▶ _What you need to do_: From the entries below, please output exactly the lines starting at the one containing "change=relocated; old=plato/rojo; first_place=405,80,74,44;" and ending at the one containing "camera_right=-10 camera_up=-5", both included.

▶ _Data listing_:
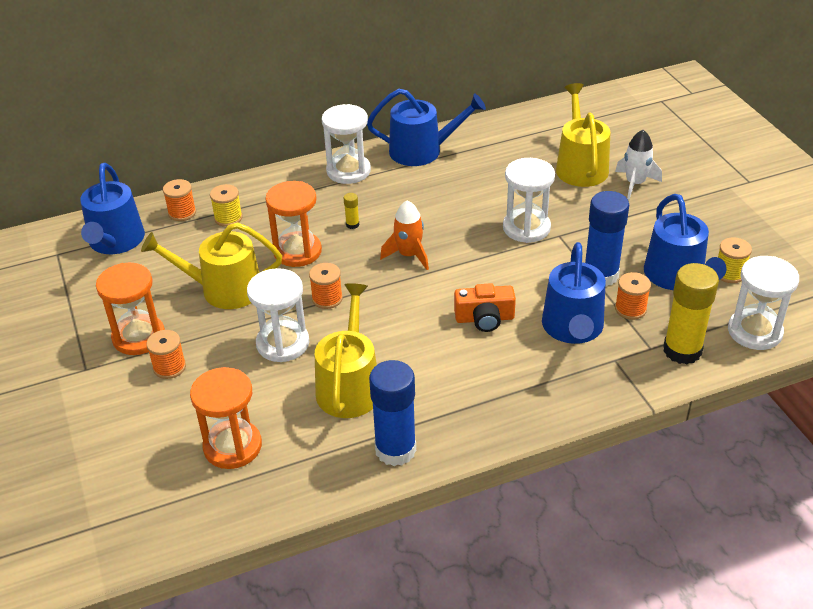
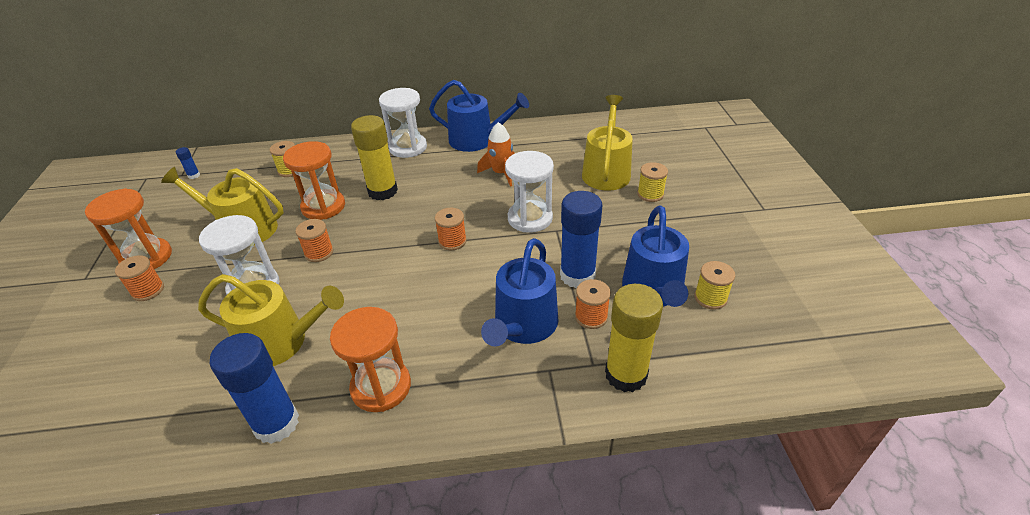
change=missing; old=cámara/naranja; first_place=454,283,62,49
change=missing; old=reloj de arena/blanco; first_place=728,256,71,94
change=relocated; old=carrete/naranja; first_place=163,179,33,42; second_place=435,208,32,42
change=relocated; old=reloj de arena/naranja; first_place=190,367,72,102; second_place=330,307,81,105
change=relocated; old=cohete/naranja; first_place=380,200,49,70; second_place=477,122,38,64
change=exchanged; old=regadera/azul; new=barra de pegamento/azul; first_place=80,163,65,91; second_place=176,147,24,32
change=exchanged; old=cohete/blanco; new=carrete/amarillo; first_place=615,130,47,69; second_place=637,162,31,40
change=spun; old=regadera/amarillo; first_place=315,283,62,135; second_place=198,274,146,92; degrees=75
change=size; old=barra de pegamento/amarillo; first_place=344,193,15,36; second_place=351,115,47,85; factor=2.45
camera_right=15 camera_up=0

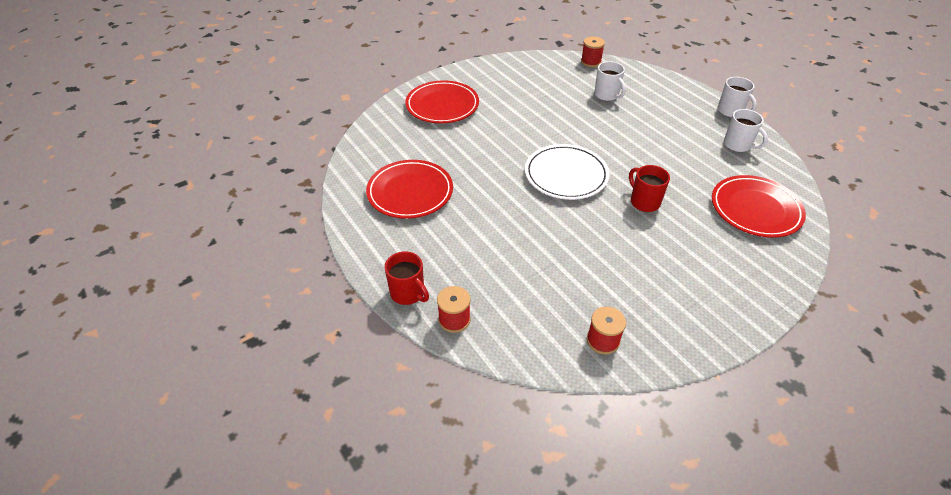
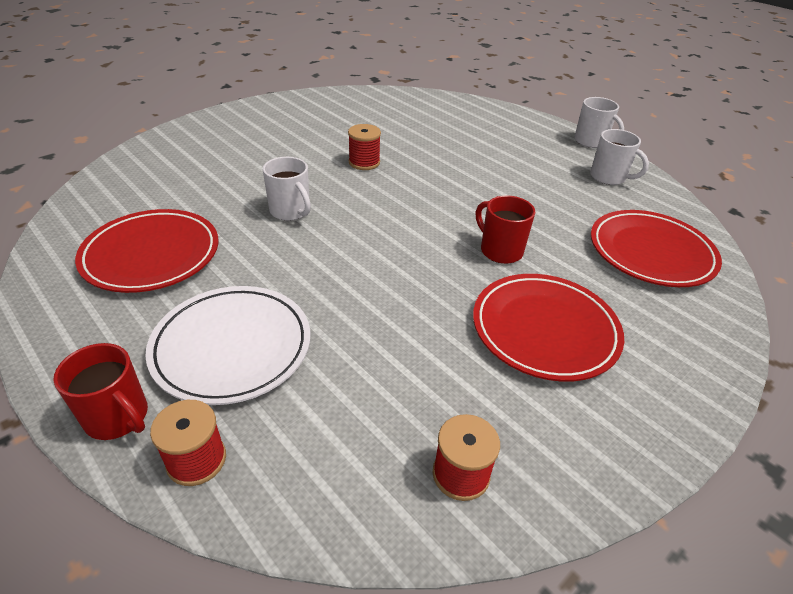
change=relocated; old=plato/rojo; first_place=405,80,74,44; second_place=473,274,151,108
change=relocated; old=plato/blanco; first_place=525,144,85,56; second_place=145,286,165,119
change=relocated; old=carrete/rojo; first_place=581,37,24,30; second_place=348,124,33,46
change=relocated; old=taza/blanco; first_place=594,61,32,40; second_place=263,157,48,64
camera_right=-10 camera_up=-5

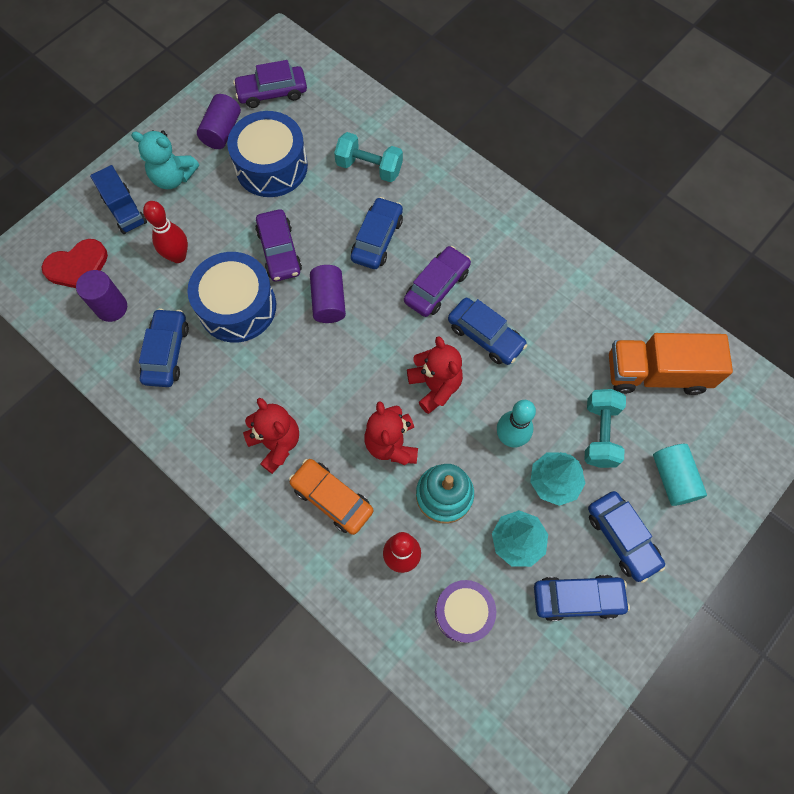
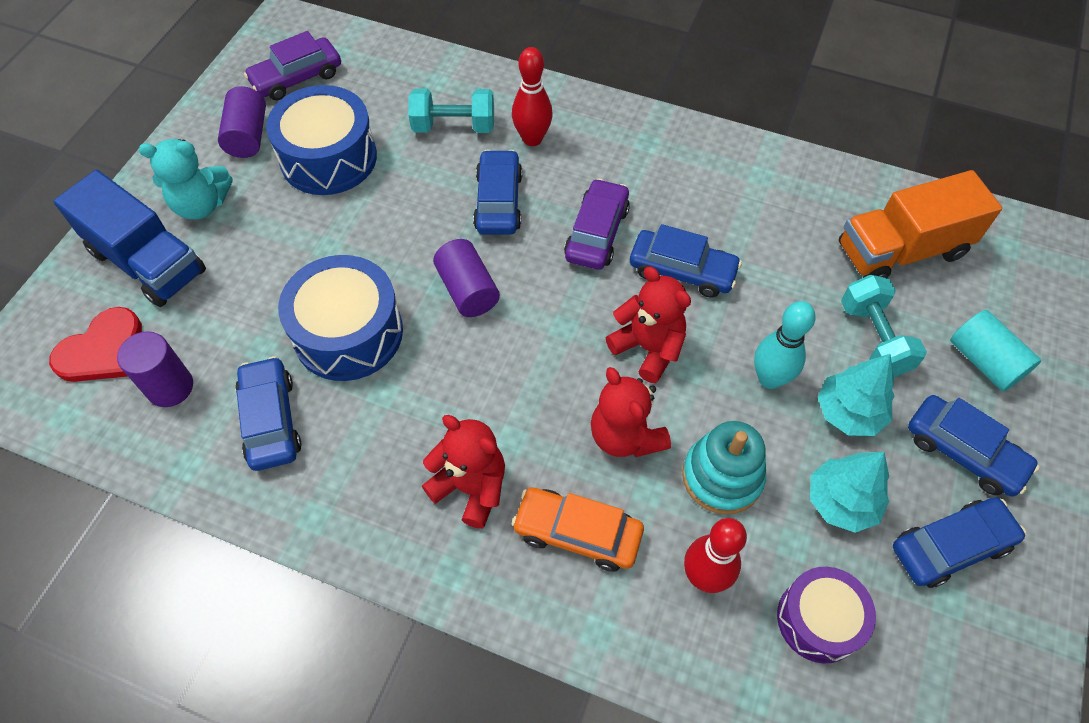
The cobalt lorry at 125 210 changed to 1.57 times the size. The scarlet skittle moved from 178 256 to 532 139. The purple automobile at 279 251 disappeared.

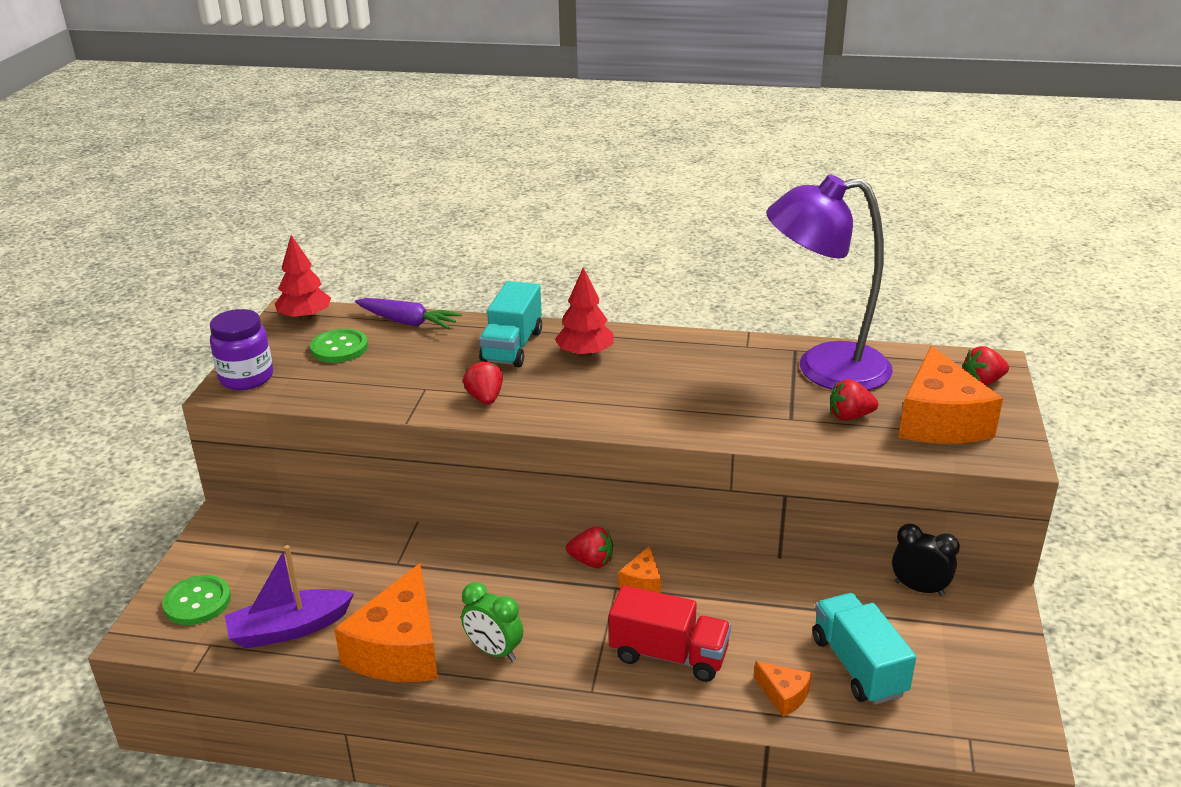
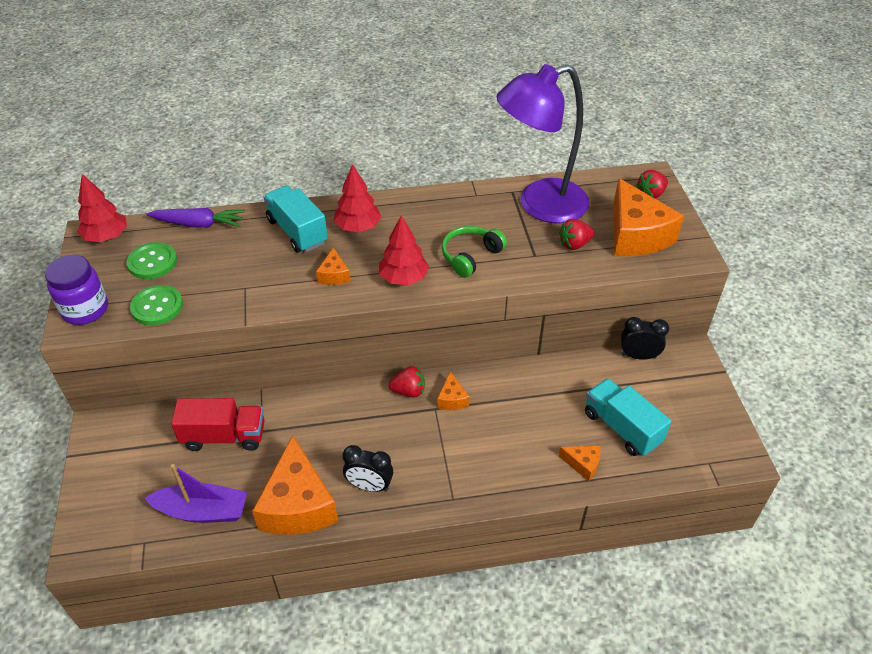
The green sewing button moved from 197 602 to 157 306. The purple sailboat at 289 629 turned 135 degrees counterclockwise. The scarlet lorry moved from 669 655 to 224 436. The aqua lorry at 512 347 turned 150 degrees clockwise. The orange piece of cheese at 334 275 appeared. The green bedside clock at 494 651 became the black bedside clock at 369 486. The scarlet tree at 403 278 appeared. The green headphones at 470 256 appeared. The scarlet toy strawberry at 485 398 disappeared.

...

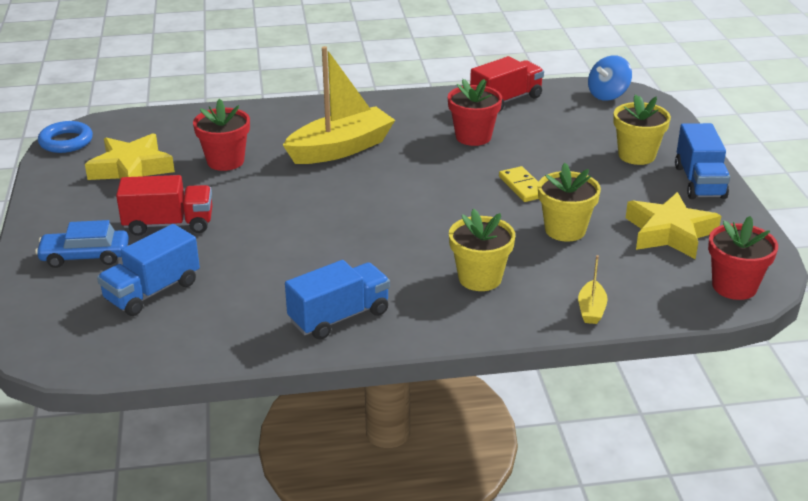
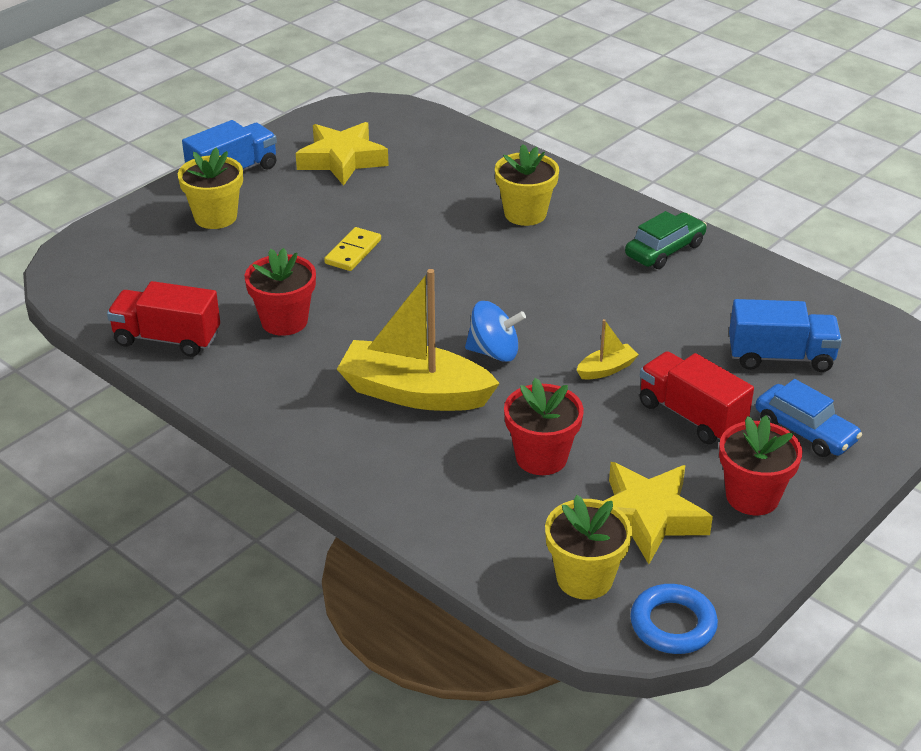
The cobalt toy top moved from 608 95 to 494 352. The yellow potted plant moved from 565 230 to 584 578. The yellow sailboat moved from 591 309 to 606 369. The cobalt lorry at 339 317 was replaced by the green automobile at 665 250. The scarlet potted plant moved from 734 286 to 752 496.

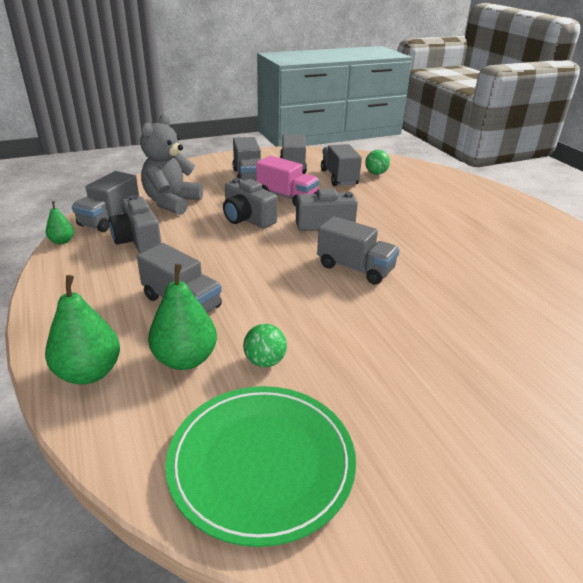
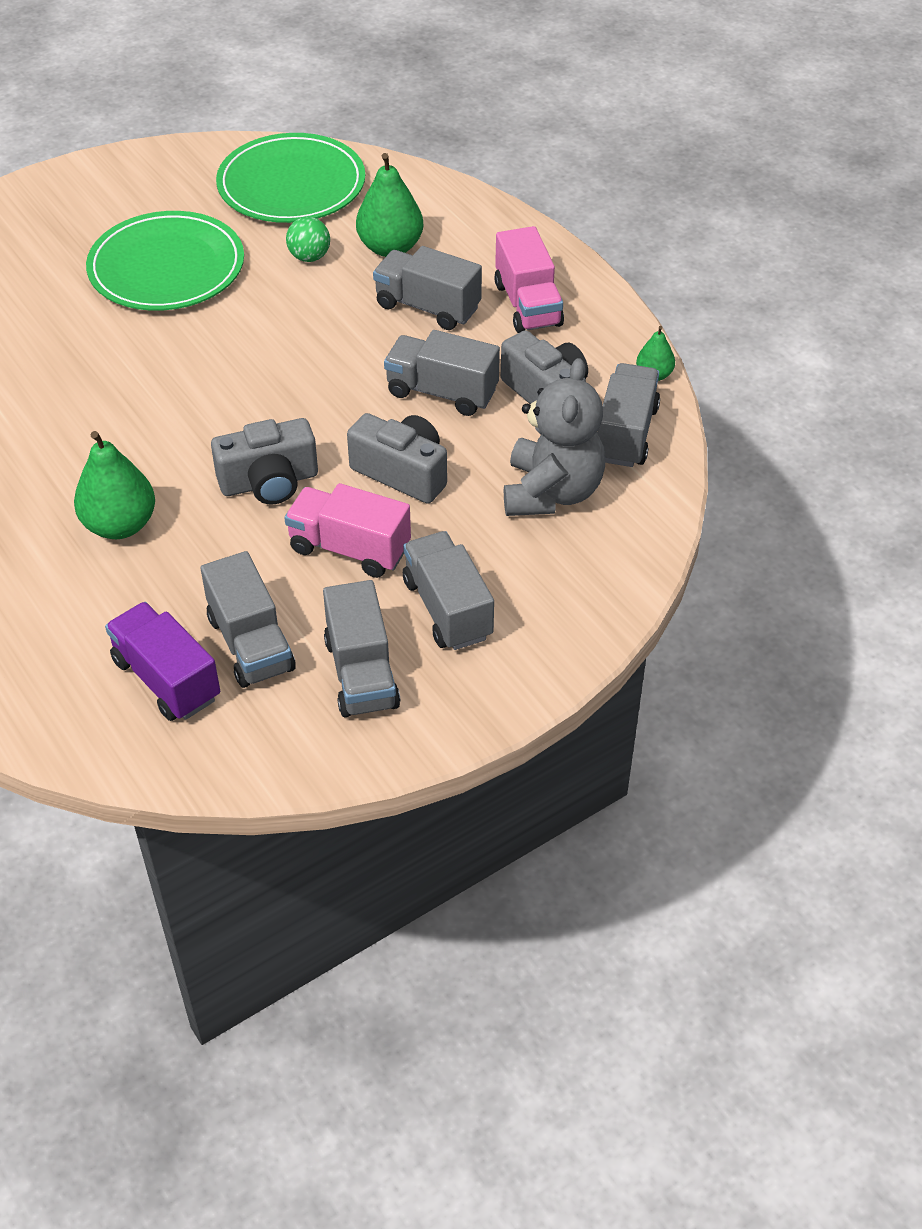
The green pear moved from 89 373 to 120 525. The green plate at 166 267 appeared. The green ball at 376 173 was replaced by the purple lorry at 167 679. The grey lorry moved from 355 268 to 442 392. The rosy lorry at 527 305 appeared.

▶ _Response area_:
change=relocated; old=plato/rojo; first_place=405,80,74,44; second_place=473,274,151,108
change=relocated; old=plato/blanco; first_place=525,144,85,56; second_place=145,286,165,119
change=relocated; old=carrete/rojo; first_place=581,37,24,30; second_place=348,124,33,46
change=relocated; old=taza/blanco; first_place=594,61,32,40; second_place=263,157,48,64
camera_right=-10 camera_up=-5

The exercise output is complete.